> Task item
A verbatim copy is needed of the lines below from the one containing "Someone put down the scarlet_stockpot" up to and including the one containing "Someone carried the aqua_teddy_bear", excluding pictures.

Input for this task Block Start

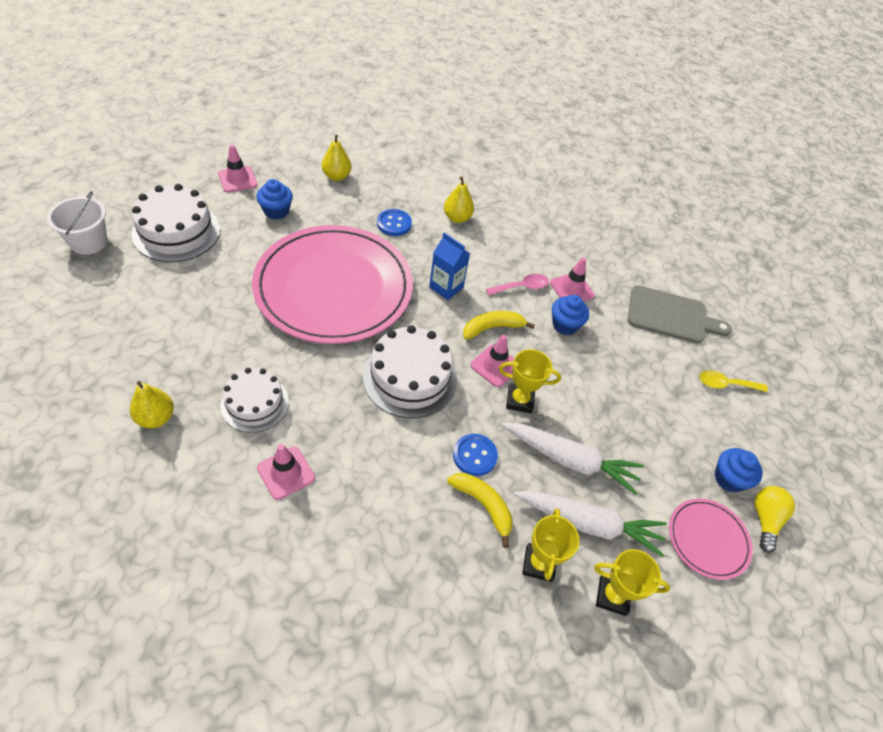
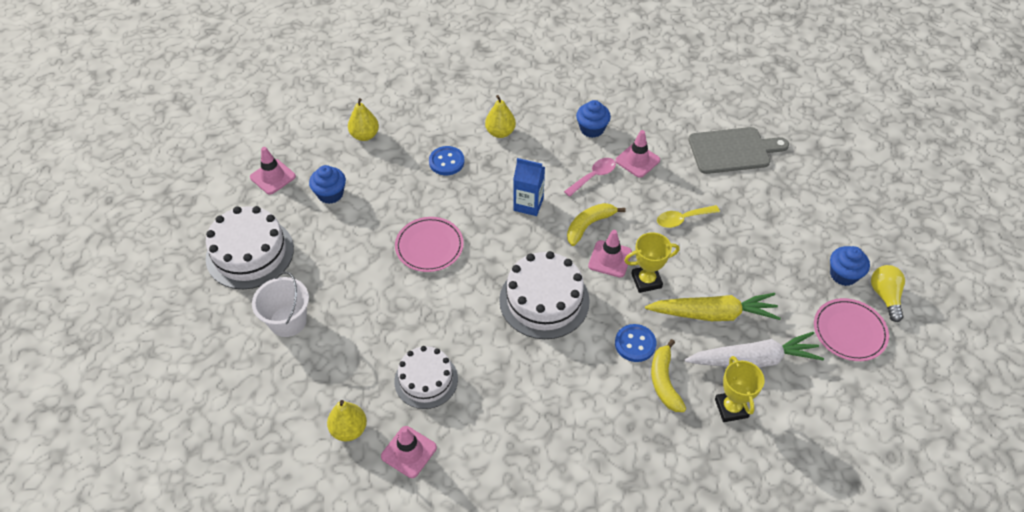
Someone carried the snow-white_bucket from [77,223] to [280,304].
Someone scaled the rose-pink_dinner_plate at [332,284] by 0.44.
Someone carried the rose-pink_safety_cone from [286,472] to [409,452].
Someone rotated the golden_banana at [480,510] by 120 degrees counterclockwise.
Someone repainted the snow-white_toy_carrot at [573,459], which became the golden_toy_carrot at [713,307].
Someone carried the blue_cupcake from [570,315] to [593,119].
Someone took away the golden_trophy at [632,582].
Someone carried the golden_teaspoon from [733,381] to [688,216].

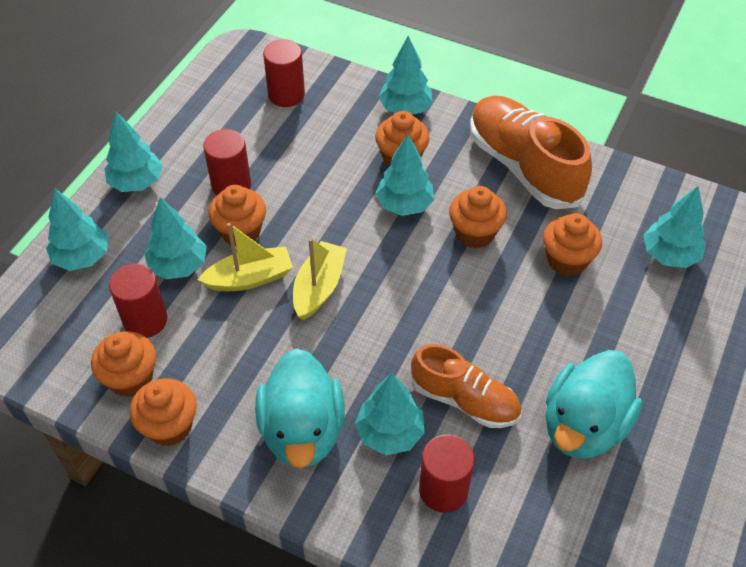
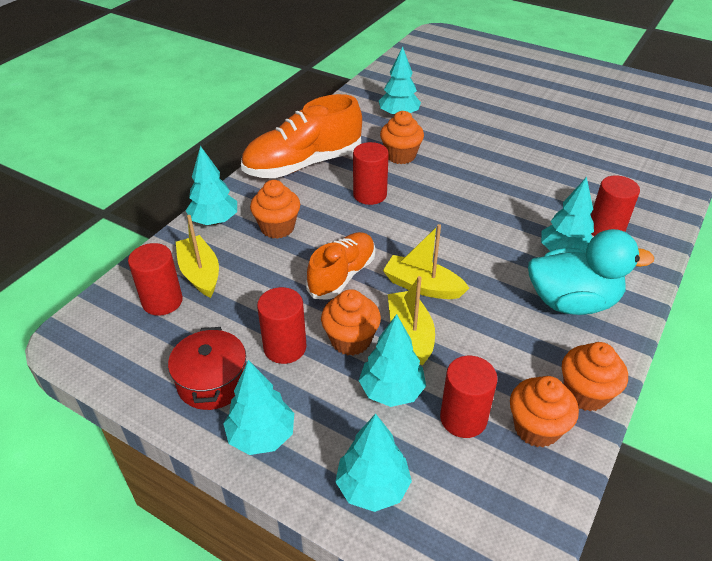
Someone took away the aqua_toy_tree at [405,175].
Someone carried the bright_orange_sneaker from [466,386] to [340,266].
Someone swapped the bright_orange_cupcake at [478,217] for the scarlet_cylinder_shape at [371,173].
Someone took away the aqua_toy_duck at [593,404].
Someone put down the scarlet_stockpot at [207,368].
Someone put down the golden_sailboat at [197,256].

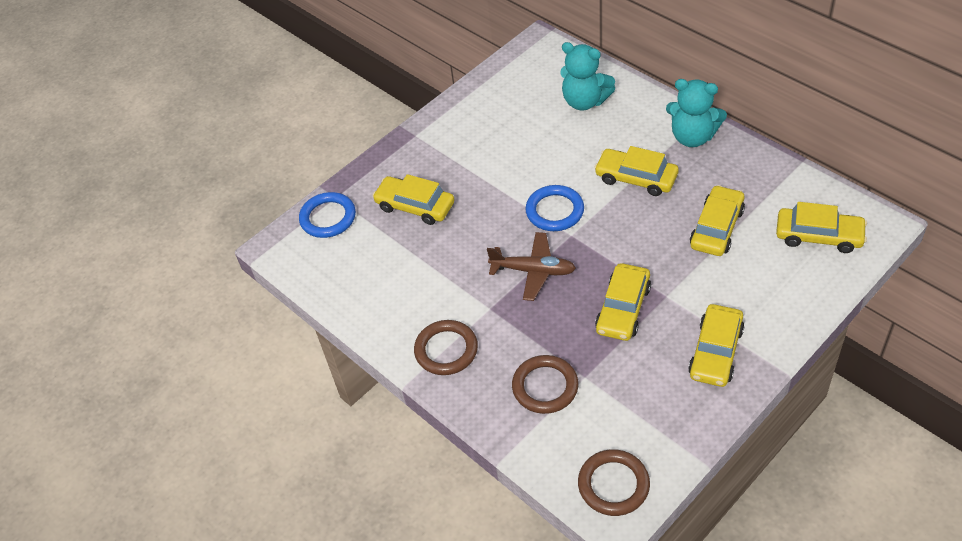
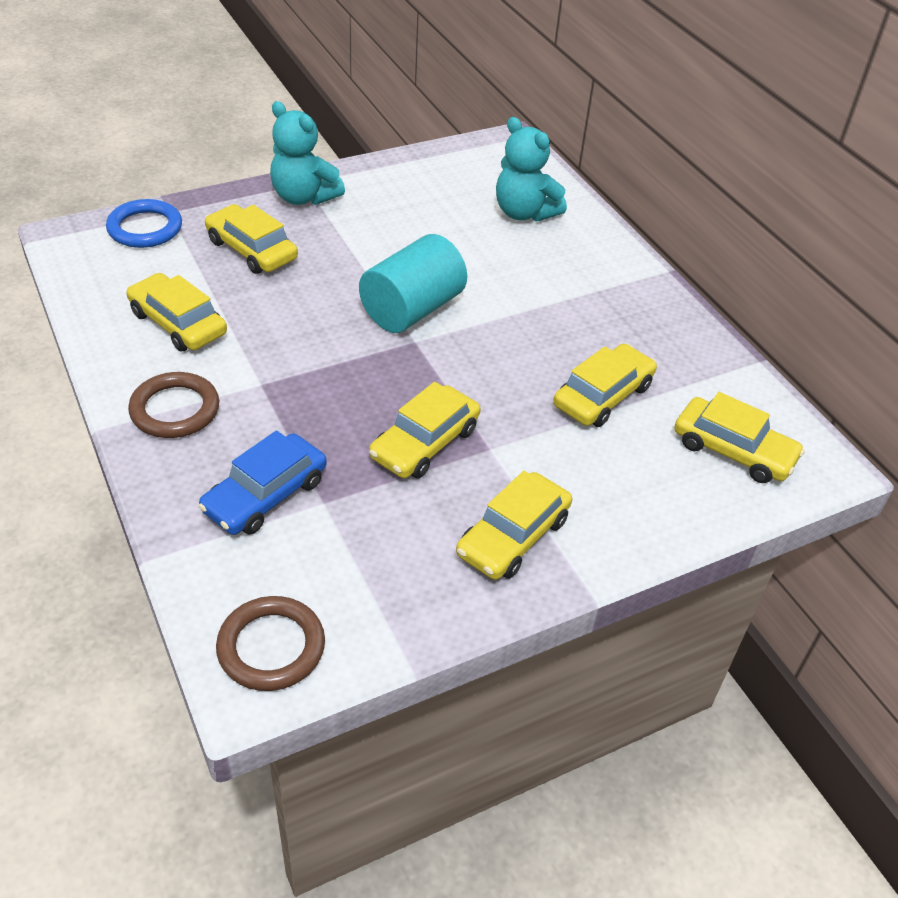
Someone took away the brown_aeroplane at [531,266].
Someone swapped the brown_ring at [545,384] for the blue_car at [262,483].
Someone swapped the blue_ring at [555,208] for the aqua_cylinder_shape at [413,283].
Someone carried the golden_car from [636,171] to [176,312].
Someone carried the aqua_teddy_bear from [696,113] to [307,153].

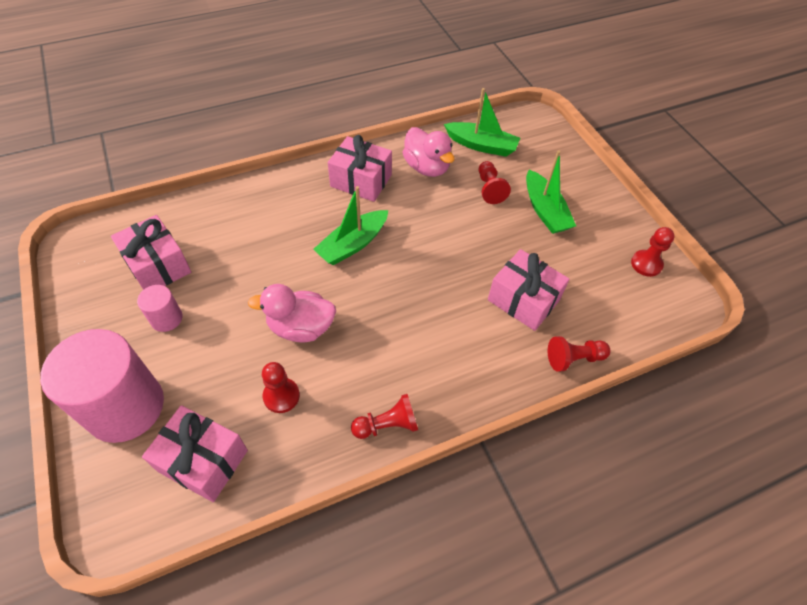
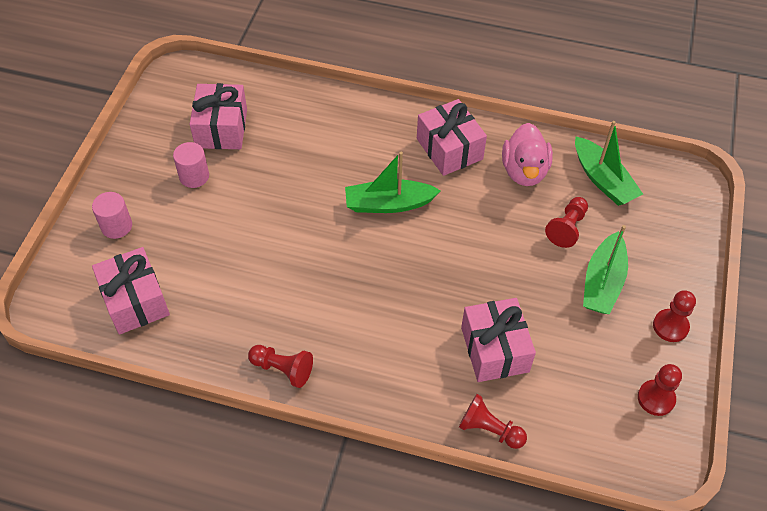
Someone scaled the rose-pink_cylinder_shape at [102,386] by 0.46.
Someone took away the rose-pink_toy_duck at [292,313].
Someone carried the scarlet_chess_pawn from [281,387] to [674,316].

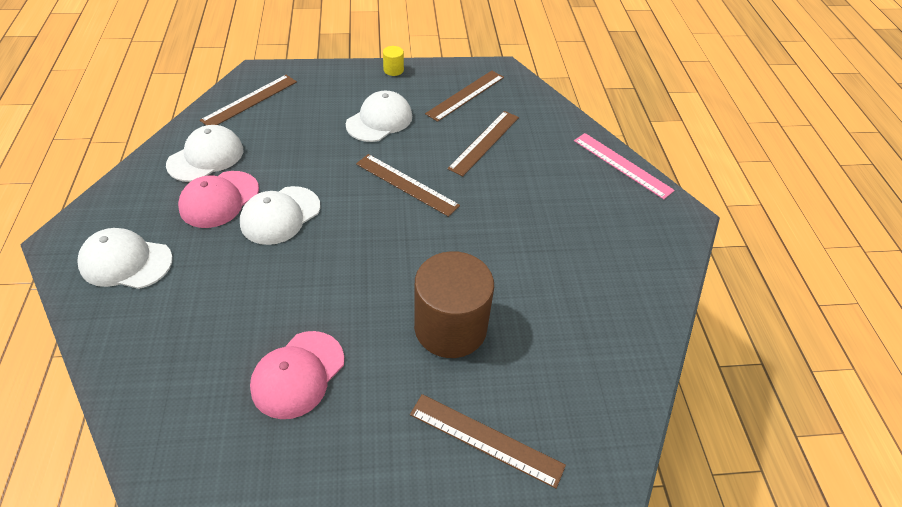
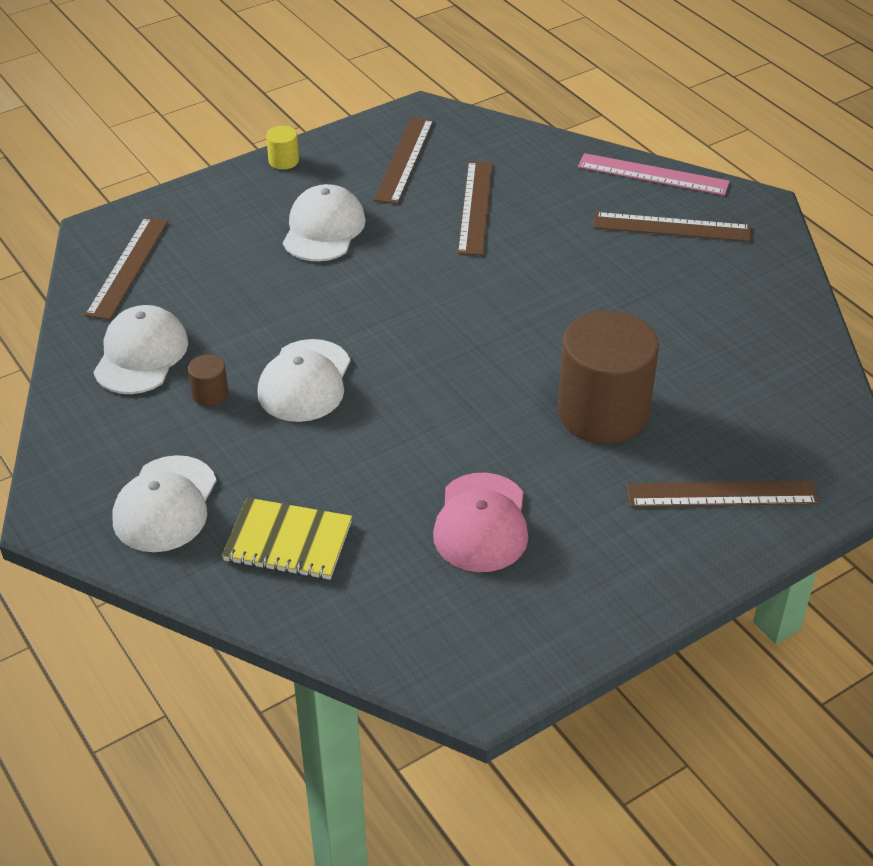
Someone rotated the snow-white_peaked_cap at [125,258] by 60 degrees counterclockwise.
Someone swapped the rose-pink_peaked_cap at [218,199] for the brown_cylinder_shape at [208,380].
Someone carried the brown_ruler from [408,185] to [672,227].
Someone put down the golden_notepad at [287,539].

Input for this task Block End

> Response
Someone put down the scarlet_stockpot at [207,368].
Someone put down the golden_sailboat at [197,256].

Someone took away the brown_aeroplane at [531,266].
Someone swapped the brown_ring at [545,384] for the blue_car at [262,483].
Someone swapped the blue_ring at [555,208] for the aqua_cylinder_shape at [413,283].
Someone carried the golden_car from [636,171] to [176,312].
Someone carried the aqua_teddy_bear from [696,113] to [307,153].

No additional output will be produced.